> **Problem statement**
Send each entry back exactly as given, pictures excluded.

++++ Data records ++++

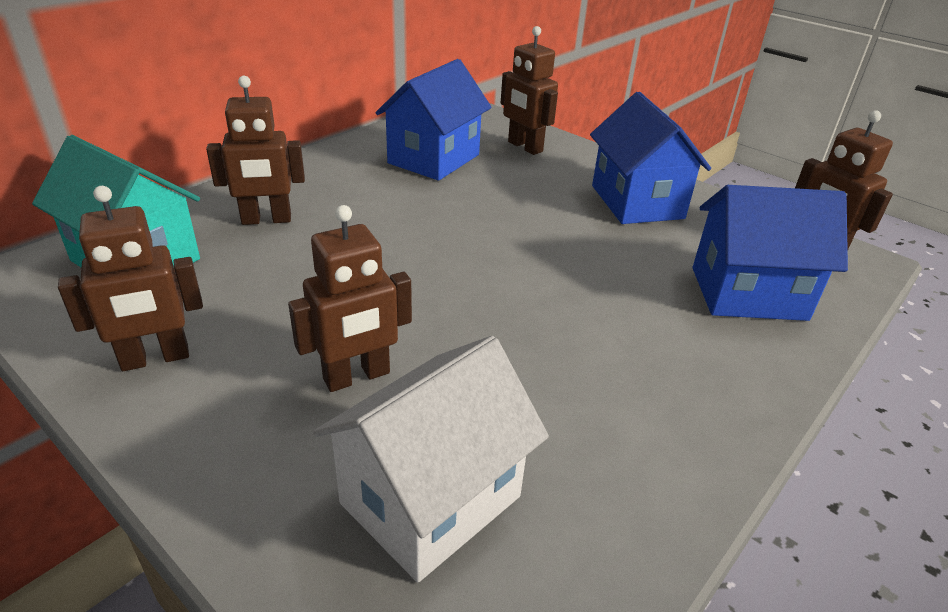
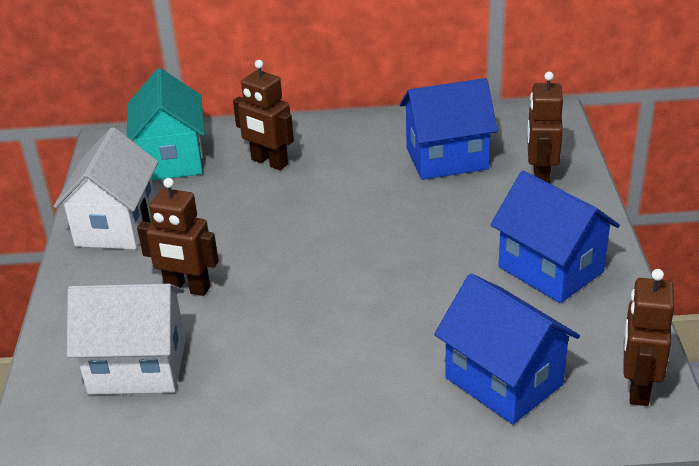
camera: 50 degrees right, 0 degrees up
(155, 358) = (116, 225): brown robot -> white house
(637, 202) = (550, 269): blue house -> blue house turned 75 degrees counterclockwise

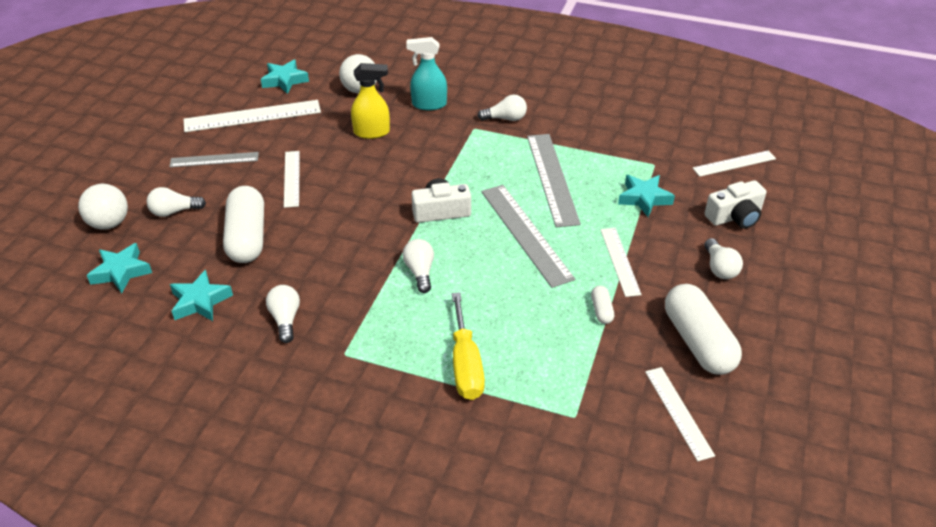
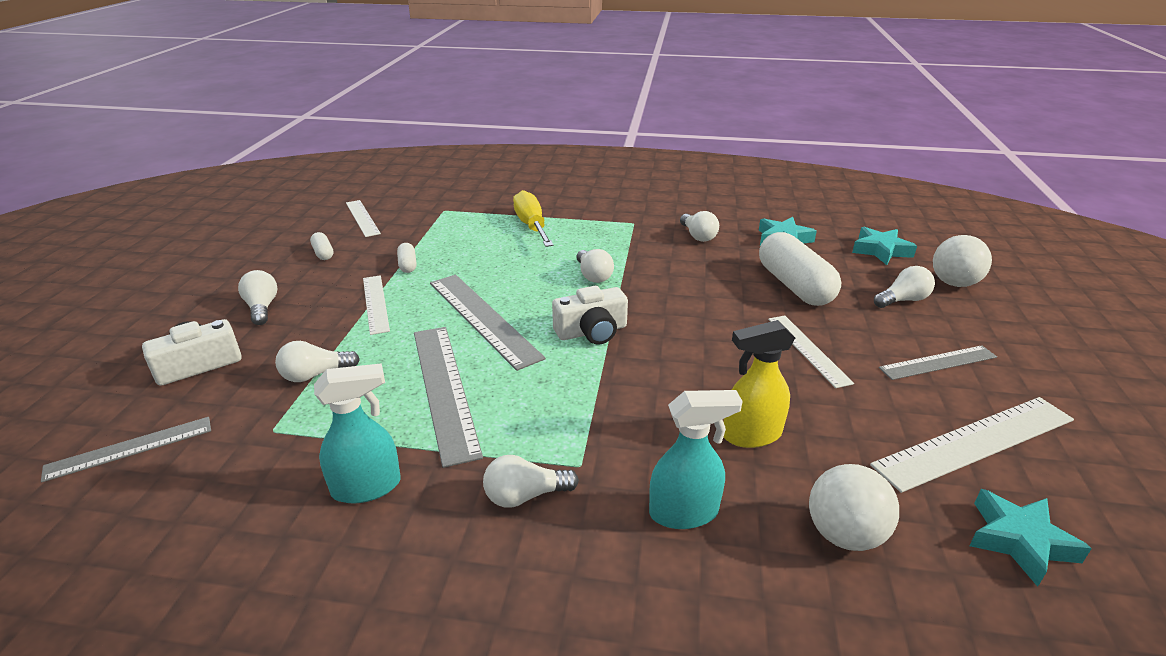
camera: 170 degrees right, 10 degrees down
(588, 130) = (367, 487): none -> turquoise spray bottle
(644, 198) = (315, 374): turquoise star -> white light bulb
(698, 342) = (323, 253): white capsule -> white capsule, size x0.44
(734, 163) = (130, 448): white ruler -> grey ruler

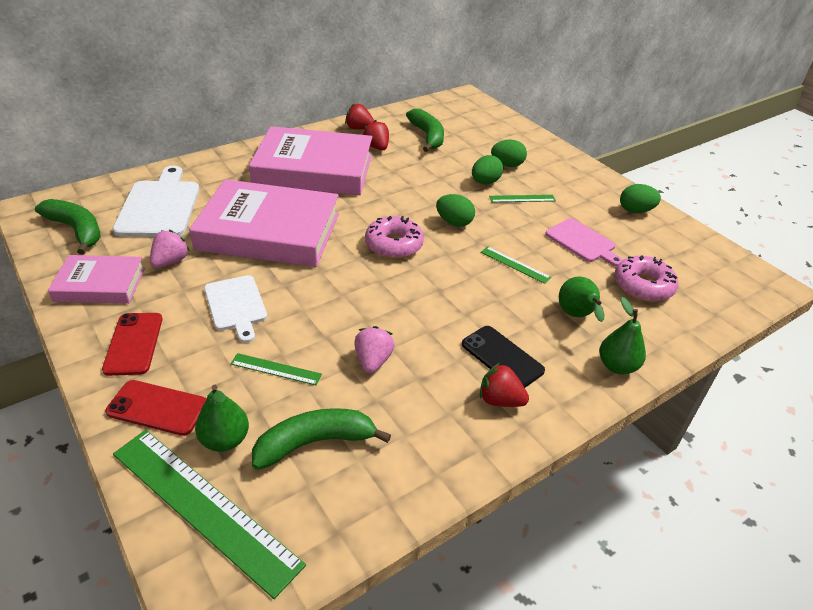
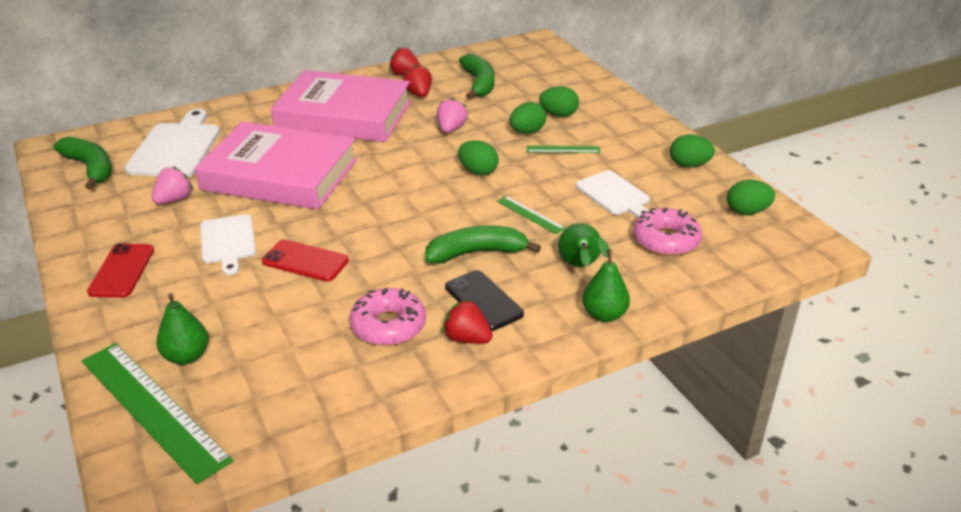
camera: 10 degrees right, 5 degrees down
(100, 284) = (102, 218): pink book -> none
(157, 408) = (131, 326): red phone -> red phone (305, 261)
(276, 369) = (251, 299): green ruler -> none
(315, 442) = (270, 364): green banana -> green banana (476, 253)
(373, 361) = (349, 297): pink strawberry -> pink strawberry (451, 129)
(394, 244) = (405, 191): pink donut -> pink donut (388, 326)
(582, 242) = (614, 195): pink cutting board -> white cutting board
(701, 254) = (747, 212): none -> green egg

++++

> **Exercise solution**
camera: 50 degrees right, 0 degrees up
(155, 358) = (116, 225): brown robot -> white house
(637, 202) = (550, 269): blue house -> blue house turned 75 degrees counterclockwise

camera: 170 degrees right, 10 degrees down
(588, 130) = (367, 487): none -> turquoise spray bottle
(644, 198) = (315, 374): turquoise star -> white light bulb
(698, 342) = (323, 253): white capsule -> white capsule, size x0.44
(734, 163) = (130, 448): white ruler -> grey ruler

camera: 10 degrees right, 5 degrees down
(100, 284) = (102, 218): pink book -> none
(157, 408) = (131, 326): red phone -> red phone (305, 261)
(276, 369) = (251, 299): green ruler -> none
(315, 442) = (270, 364): green banana -> green banana (476, 253)
(373, 361) = (349, 297): pink strawberry -> pink strawberry (451, 129)
(394, 244) = (405, 191): pink donut -> pink donut (388, 326)
(582, 242) = (614, 195): pink cutting board -> white cutting board
(701, 254) = (747, 212): none -> green egg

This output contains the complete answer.